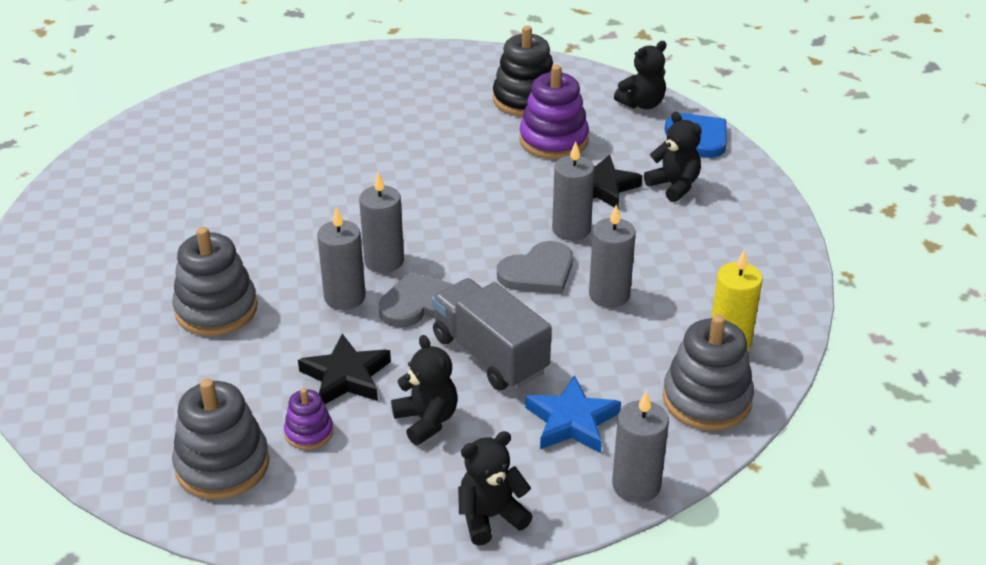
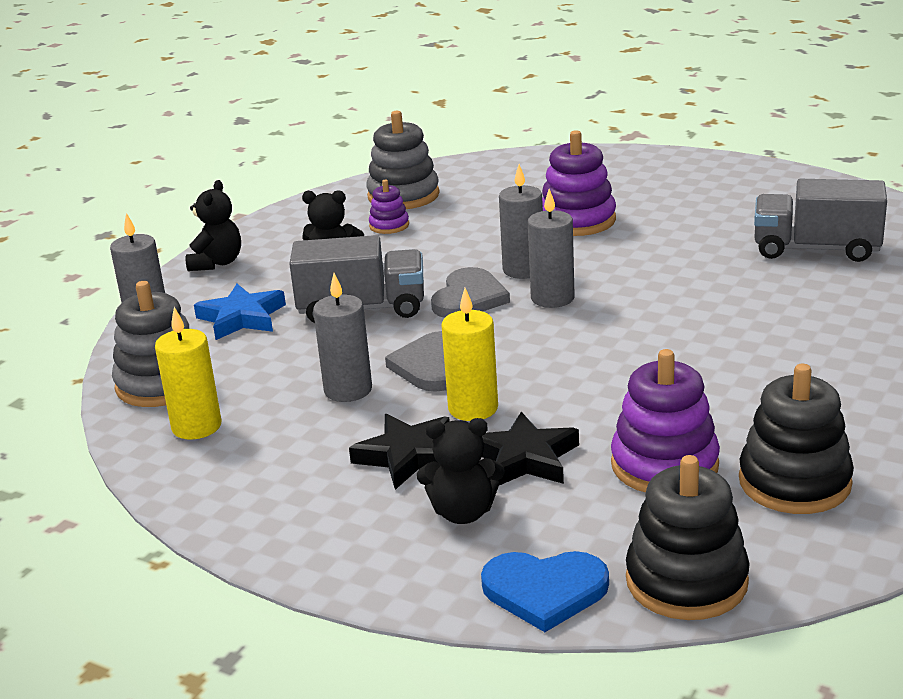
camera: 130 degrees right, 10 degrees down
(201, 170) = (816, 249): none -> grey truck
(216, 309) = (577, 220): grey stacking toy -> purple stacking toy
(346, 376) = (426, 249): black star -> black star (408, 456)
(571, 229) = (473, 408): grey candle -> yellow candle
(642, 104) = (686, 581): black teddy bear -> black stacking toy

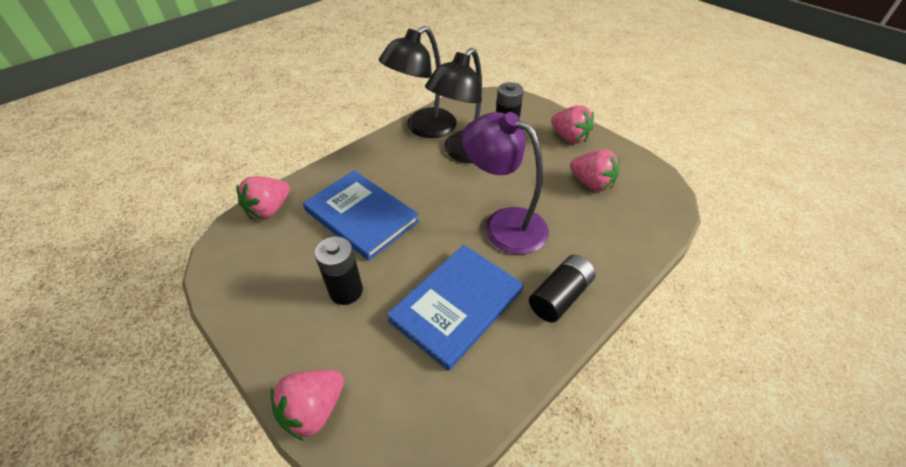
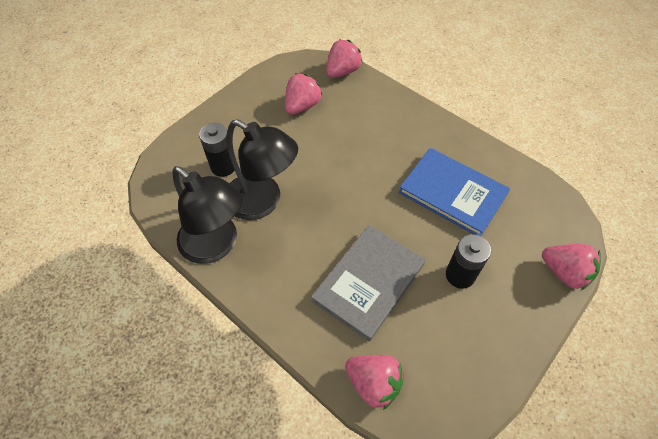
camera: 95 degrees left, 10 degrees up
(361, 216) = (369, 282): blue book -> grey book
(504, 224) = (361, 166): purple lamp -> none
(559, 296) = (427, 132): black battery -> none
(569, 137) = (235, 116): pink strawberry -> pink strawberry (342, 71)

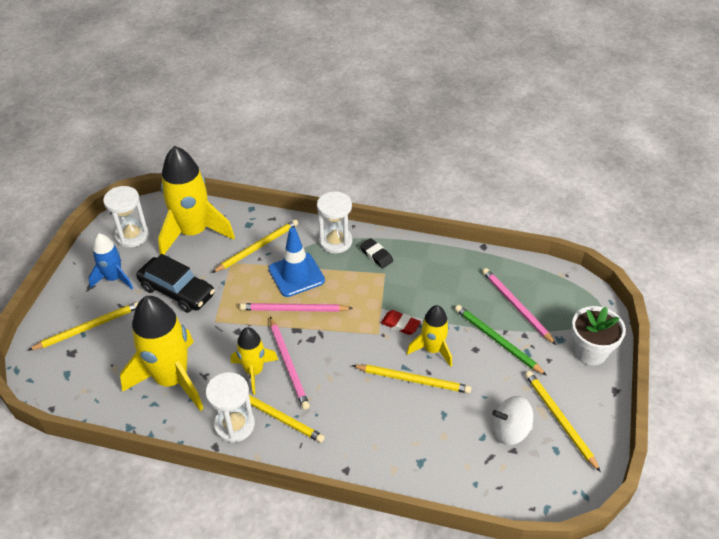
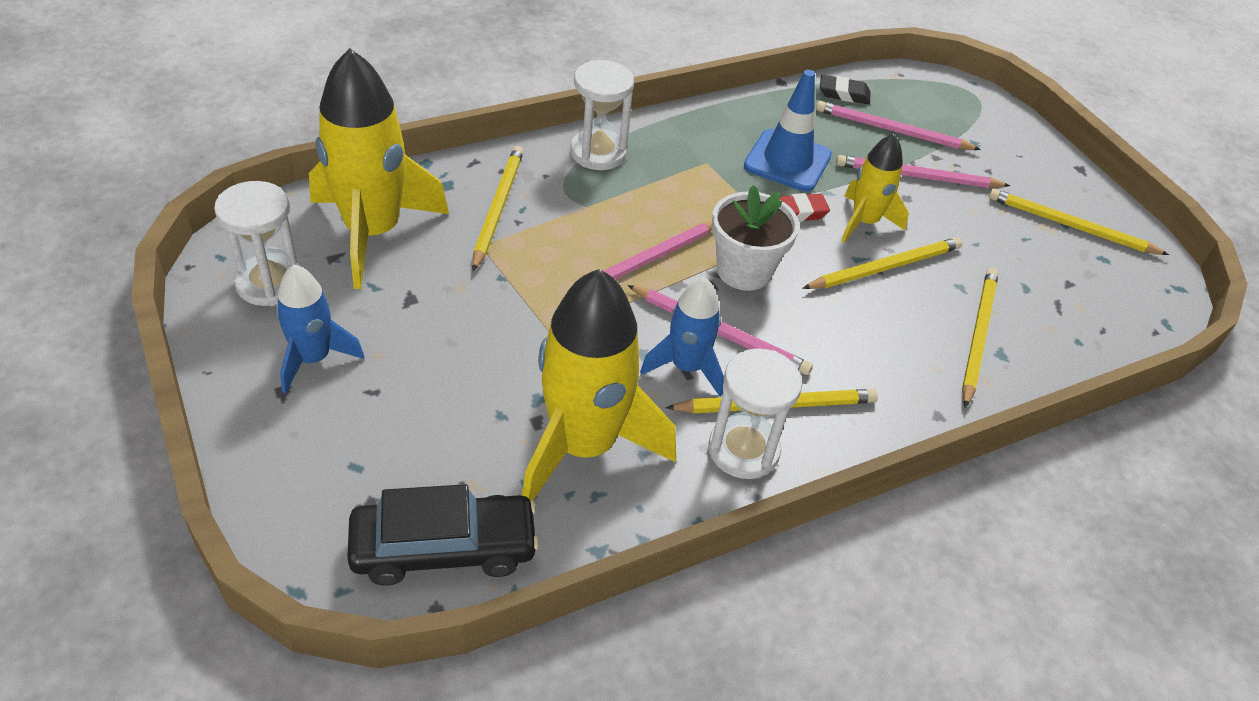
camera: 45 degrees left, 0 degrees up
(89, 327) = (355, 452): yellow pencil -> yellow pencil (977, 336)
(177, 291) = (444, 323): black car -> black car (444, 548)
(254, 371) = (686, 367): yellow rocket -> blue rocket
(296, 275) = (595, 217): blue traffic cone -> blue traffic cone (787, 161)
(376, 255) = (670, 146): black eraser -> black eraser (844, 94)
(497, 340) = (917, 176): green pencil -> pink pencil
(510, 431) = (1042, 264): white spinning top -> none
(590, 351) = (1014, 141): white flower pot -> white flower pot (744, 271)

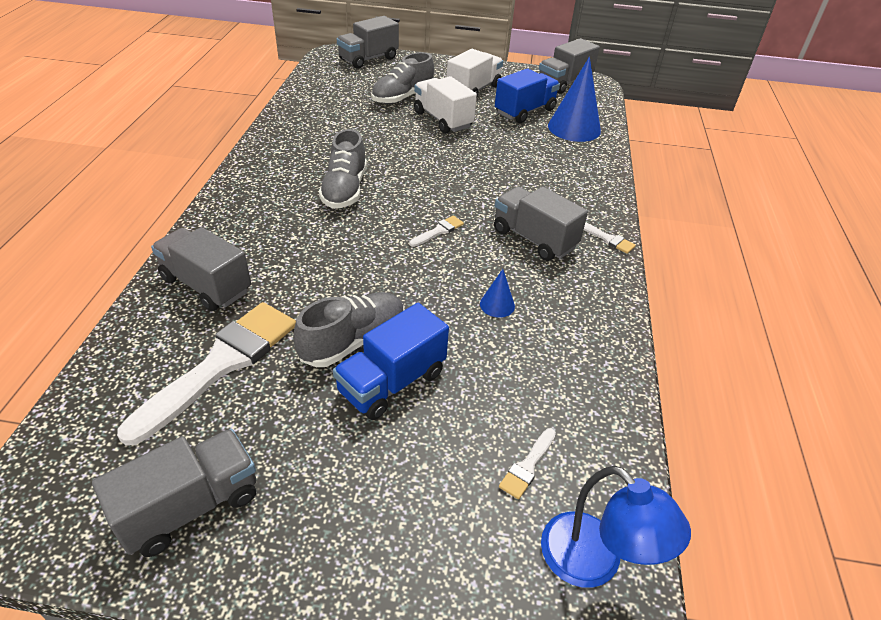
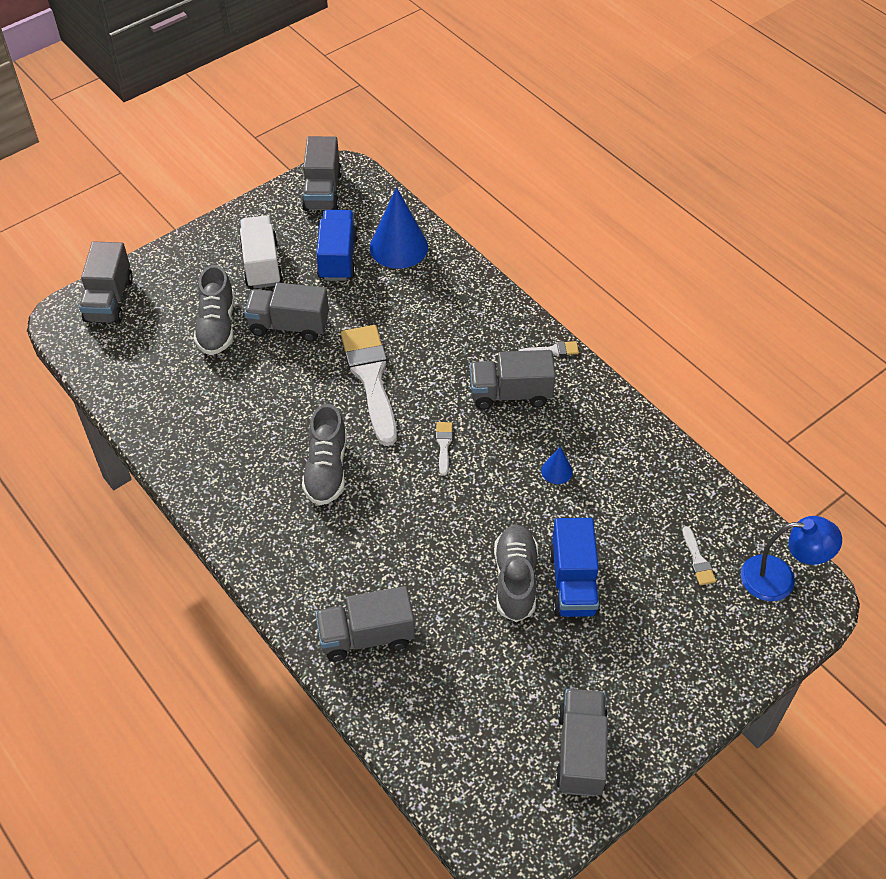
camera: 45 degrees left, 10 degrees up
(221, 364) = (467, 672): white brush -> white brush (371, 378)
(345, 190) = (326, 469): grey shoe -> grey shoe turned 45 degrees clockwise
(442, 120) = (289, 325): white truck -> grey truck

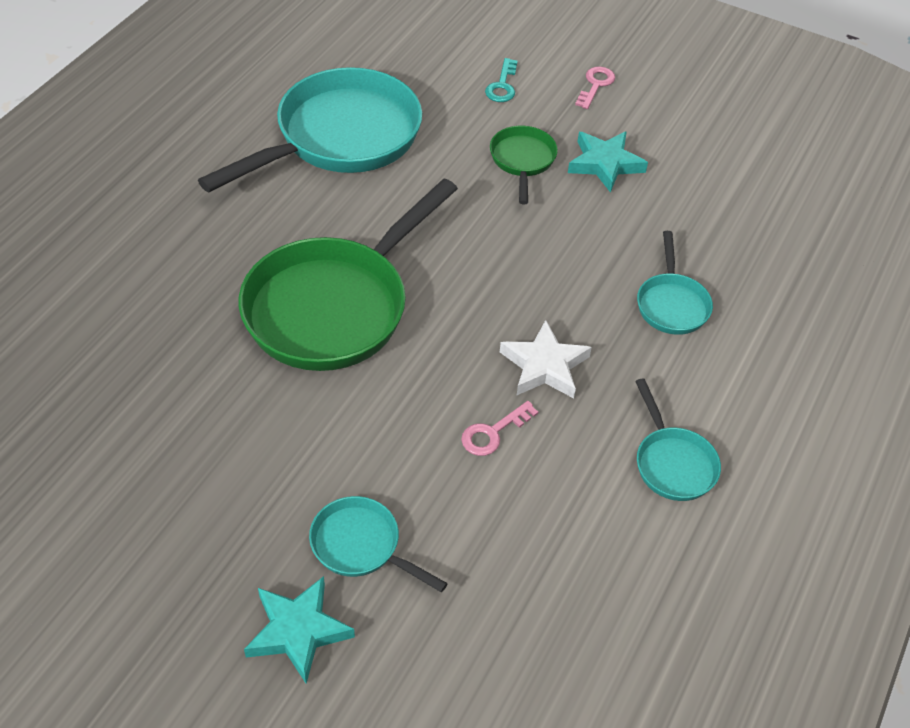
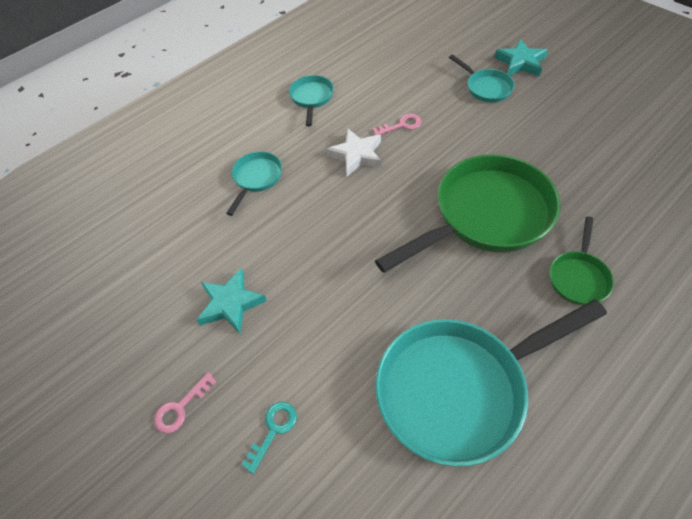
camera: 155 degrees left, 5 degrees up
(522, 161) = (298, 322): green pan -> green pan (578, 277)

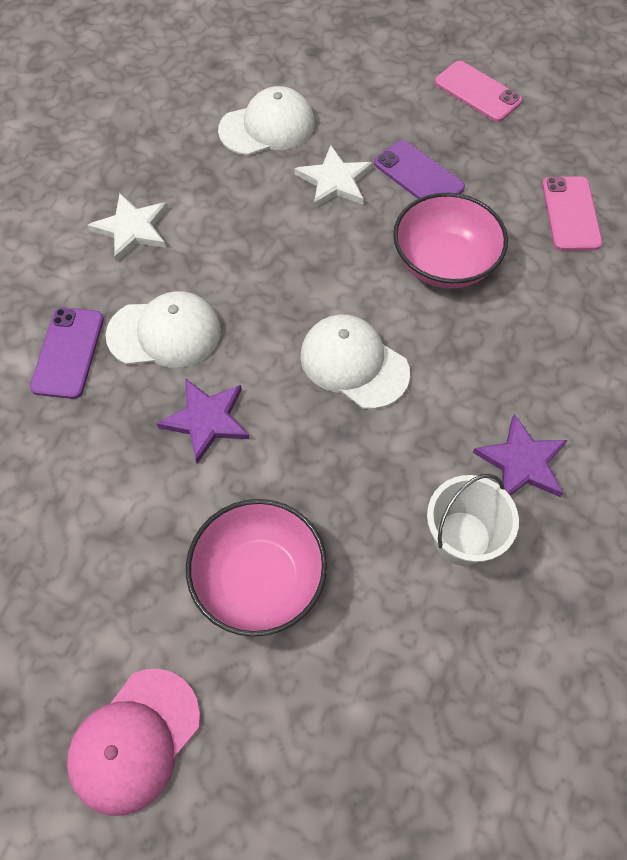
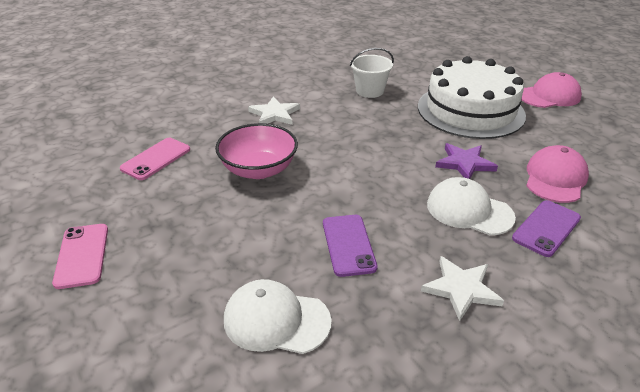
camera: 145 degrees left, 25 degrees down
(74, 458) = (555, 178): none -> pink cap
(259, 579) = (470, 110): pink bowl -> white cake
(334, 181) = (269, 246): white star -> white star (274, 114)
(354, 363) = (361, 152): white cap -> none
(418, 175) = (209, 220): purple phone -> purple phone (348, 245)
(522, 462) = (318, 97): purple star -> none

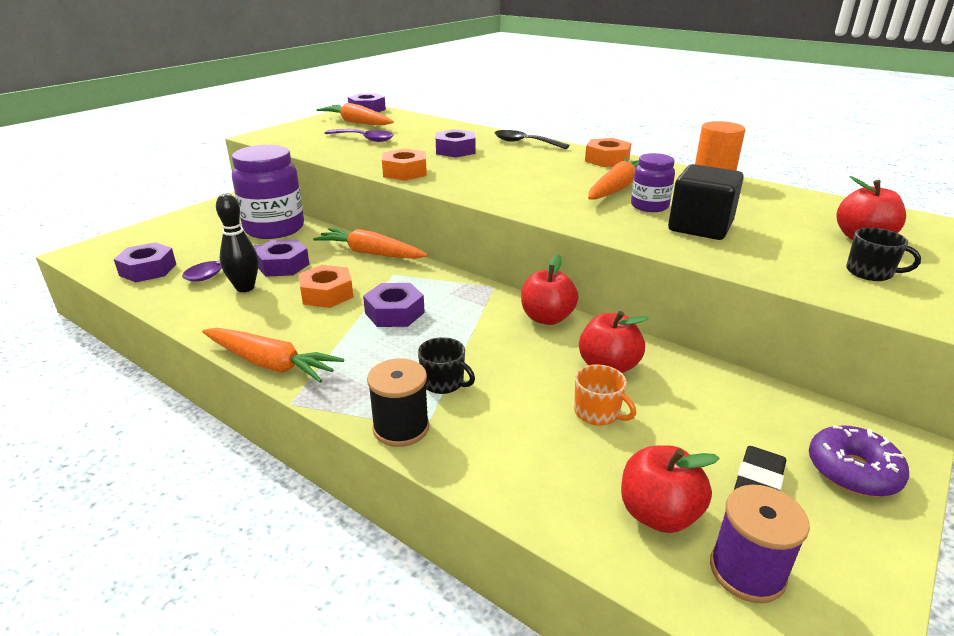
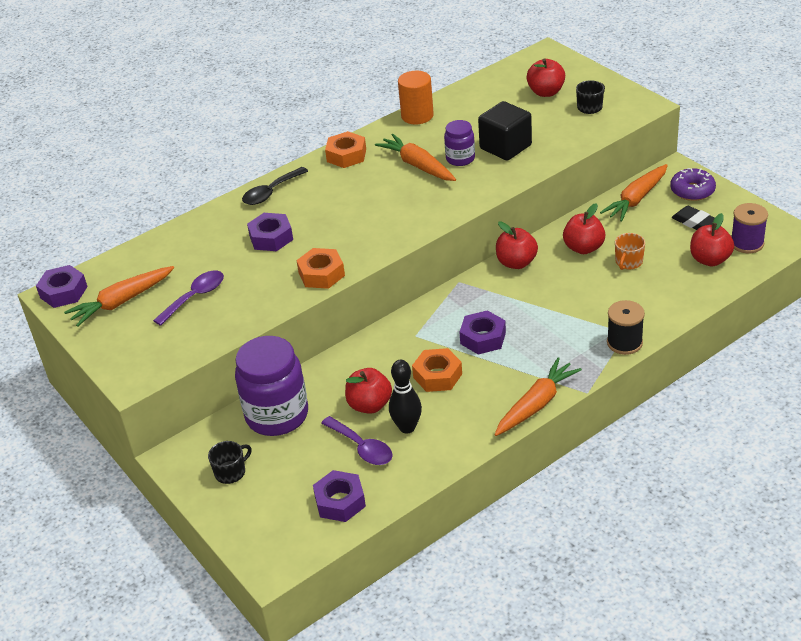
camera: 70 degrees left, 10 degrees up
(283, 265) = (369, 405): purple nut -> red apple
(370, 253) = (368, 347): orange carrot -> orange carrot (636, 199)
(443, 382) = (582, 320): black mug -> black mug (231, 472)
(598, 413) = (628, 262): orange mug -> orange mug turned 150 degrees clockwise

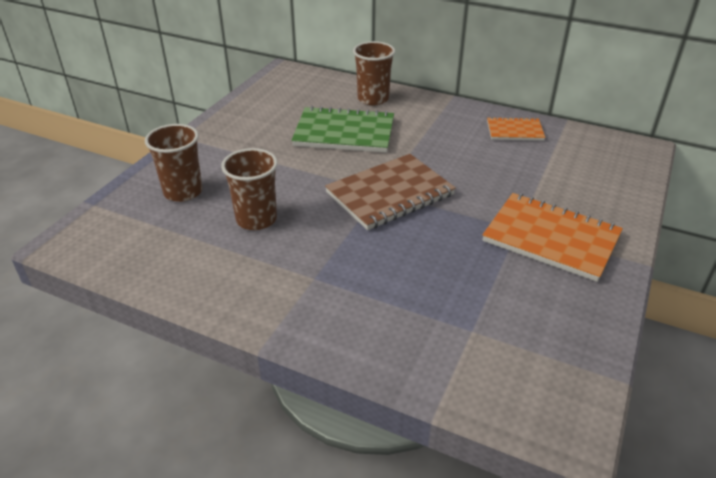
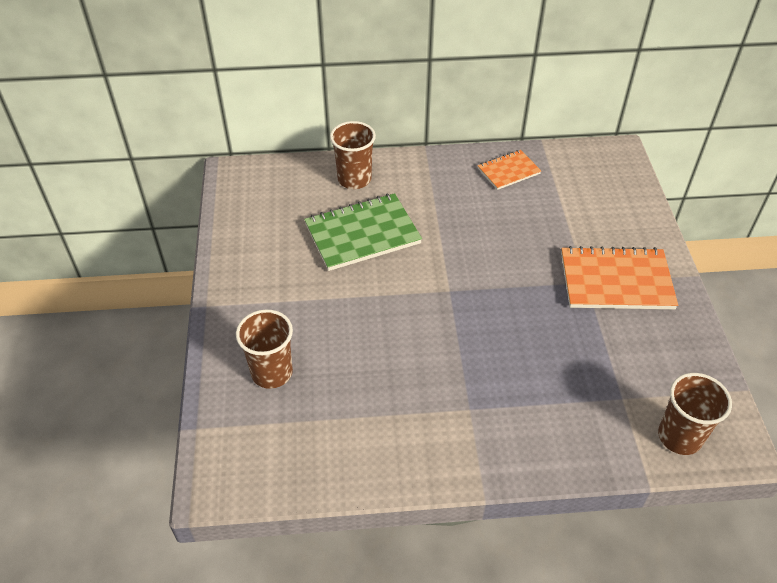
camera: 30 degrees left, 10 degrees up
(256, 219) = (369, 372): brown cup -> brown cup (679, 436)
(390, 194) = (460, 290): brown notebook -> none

==============================

- What to do: The whole of the data needs to be copied word for word, though not its pictures.

- Solution for this exercise:
camera: 130 degrees right, 10 degrees down
(201, 170) = (816, 249): none -> grey truck
(216, 309) = (577, 220): grey stacking toy -> purple stacking toy
(346, 376) = (426, 249): black star -> black star (408, 456)
(571, 229) = (473, 408): grey candle -> yellow candle
(642, 104) = (686, 581): black teddy bear -> black stacking toy

camera: 95 degrees left, 10 degrees up
(361, 216) = (369, 282): blue book -> grey book
(504, 224) = (361, 166): purple lamp -> none
(559, 296) = (427, 132): black battery -> none
(569, 137) = (235, 116): pink strawberry -> pink strawberry (342, 71)

camera: 45 degrees left, 0 degrees up
(89, 327) = (355, 452): yellow pencil -> yellow pencil (977, 336)
(177, 291) = (444, 323): black car -> black car (444, 548)
(254, 371) = (686, 367): yellow rocket -> blue rocket
(296, 275) = (595, 217): blue traffic cone -> blue traffic cone (787, 161)
(376, 255) = (670, 146): black eraser -> black eraser (844, 94)
(497, 340) = (917, 176): green pencil -> pink pencil
(510, 431) = (1042, 264): white spinning top -> none
(590, 351) = (1014, 141): white flower pot -> white flower pot (744, 271)

camera: 45 degrees left, 10 degrees up
(221, 364) = (467, 672): white brush -> white brush (371, 378)
(345, 190) = (326, 469): grey shoe -> grey shoe turned 45 degrees clockwise
(442, 120) = (289, 325): white truck -> grey truck

camera: 155 degrees left, 5 degrees up
(522, 161) = (298, 322): green pan -> green pan (578, 277)

camera: 145 degrees left, 25 degrees down
(74, 458) = (555, 178): none -> pink cap
(259, 579) = (470, 110): pink bowl -> white cake
(334, 181) = (269, 246): white star -> white star (274, 114)
(354, 363) = (361, 152): white cap -> none
(418, 175) = (209, 220): purple phone -> purple phone (348, 245)
(522, 462) = (318, 97): purple star -> none

camera: 70 degrees left, 10 degrees up
(283, 265) = (369, 405): purple nut -> red apple
(370, 253) = (368, 347): orange carrot -> orange carrot (636, 199)
(443, 382) = (582, 320): black mug -> black mug (231, 472)
(598, 413) = (628, 262): orange mug -> orange mug turned 150 degrees clockwise

camera: 30 degrees left, 10 degrees up
(256, 219) = (369, 372): brown cup -> brown cup (679, 436)
(390, 194) = (460, 290): brown notebook -> none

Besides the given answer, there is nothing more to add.